[[ Information shown, beginning ]]

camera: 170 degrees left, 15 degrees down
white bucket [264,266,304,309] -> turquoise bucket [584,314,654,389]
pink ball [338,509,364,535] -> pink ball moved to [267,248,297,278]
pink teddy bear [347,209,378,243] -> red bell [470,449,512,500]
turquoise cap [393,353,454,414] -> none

[[ Information shown, end ]]
[[ Information shown, beginning ]]

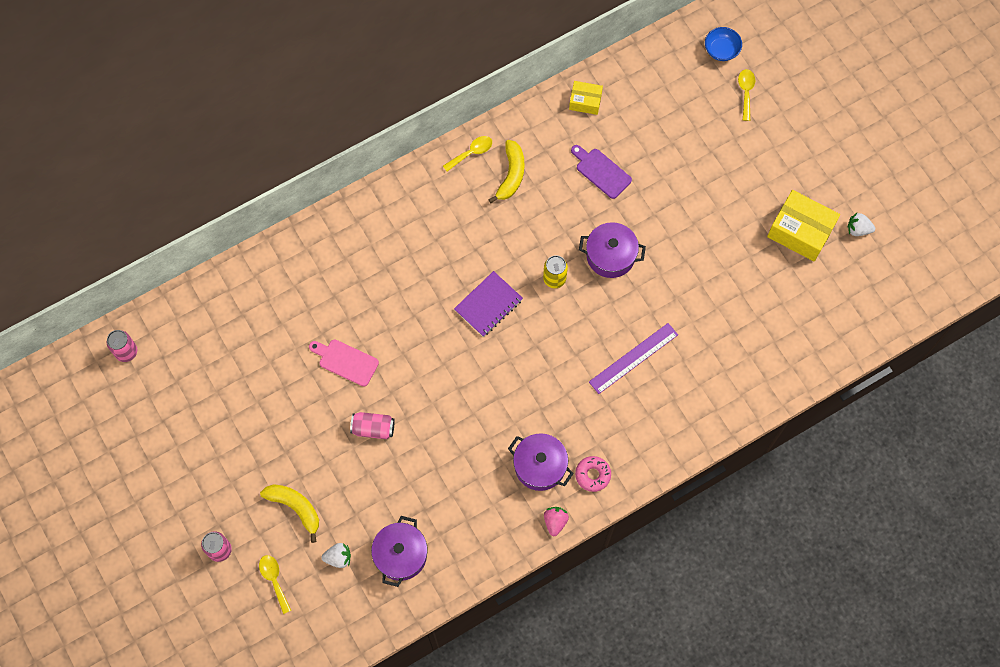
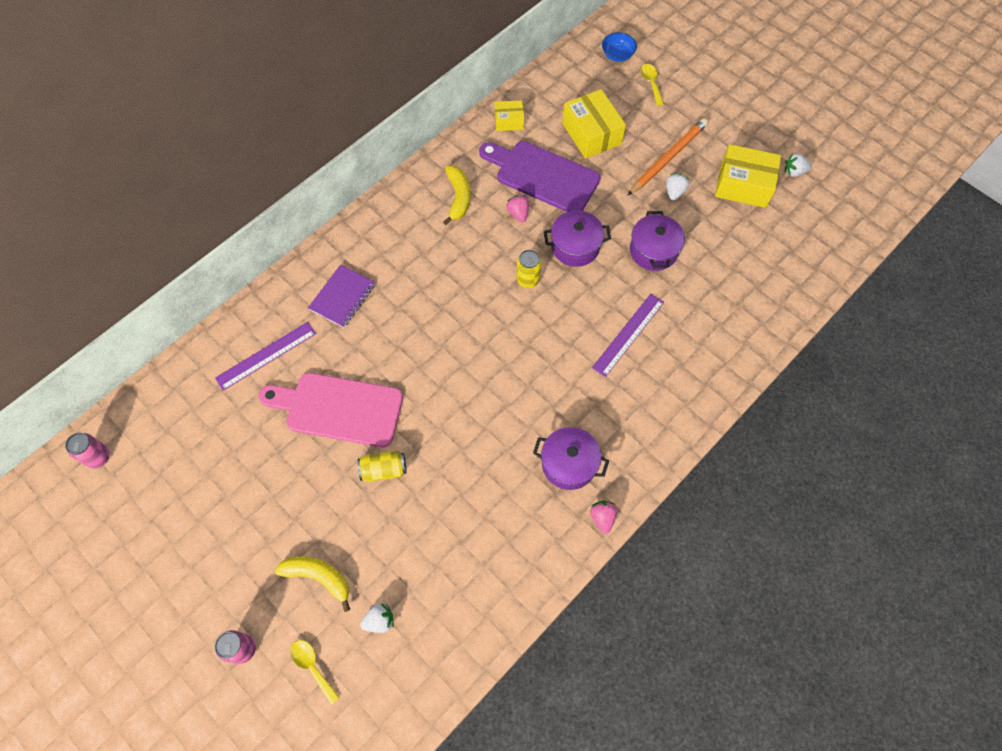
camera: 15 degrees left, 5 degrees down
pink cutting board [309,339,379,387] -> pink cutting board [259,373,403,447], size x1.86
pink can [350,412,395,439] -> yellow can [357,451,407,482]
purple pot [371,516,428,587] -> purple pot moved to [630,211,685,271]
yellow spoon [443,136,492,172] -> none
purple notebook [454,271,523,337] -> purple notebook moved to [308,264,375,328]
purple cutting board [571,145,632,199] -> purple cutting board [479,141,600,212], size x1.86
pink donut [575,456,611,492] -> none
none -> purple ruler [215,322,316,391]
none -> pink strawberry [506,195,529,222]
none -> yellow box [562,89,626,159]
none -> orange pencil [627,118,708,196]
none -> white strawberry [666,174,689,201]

[[ Information shown, end ]]
[[ Information shown, beginning ]]

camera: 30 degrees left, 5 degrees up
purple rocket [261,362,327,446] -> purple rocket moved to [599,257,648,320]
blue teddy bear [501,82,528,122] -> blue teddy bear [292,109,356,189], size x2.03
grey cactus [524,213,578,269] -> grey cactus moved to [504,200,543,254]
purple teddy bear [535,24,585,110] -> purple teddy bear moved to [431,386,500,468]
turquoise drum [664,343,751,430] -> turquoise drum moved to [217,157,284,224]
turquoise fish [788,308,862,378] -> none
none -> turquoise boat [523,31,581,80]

[[ Information shown, end ]]

Problem requirements: If a line in the records above contains the string "size", copy that line out.

Written response:
pink cutting board [309,339,379,387] -> pink cutting board [259,373,403,447], size x1.86
purple cutting board [571,145,632,199] -> purple cutting board [479,141,600,212], size x1.86
blue teddy bear [501,82,528,122] -> blue teddy bear [292,109,356,189], size x2.03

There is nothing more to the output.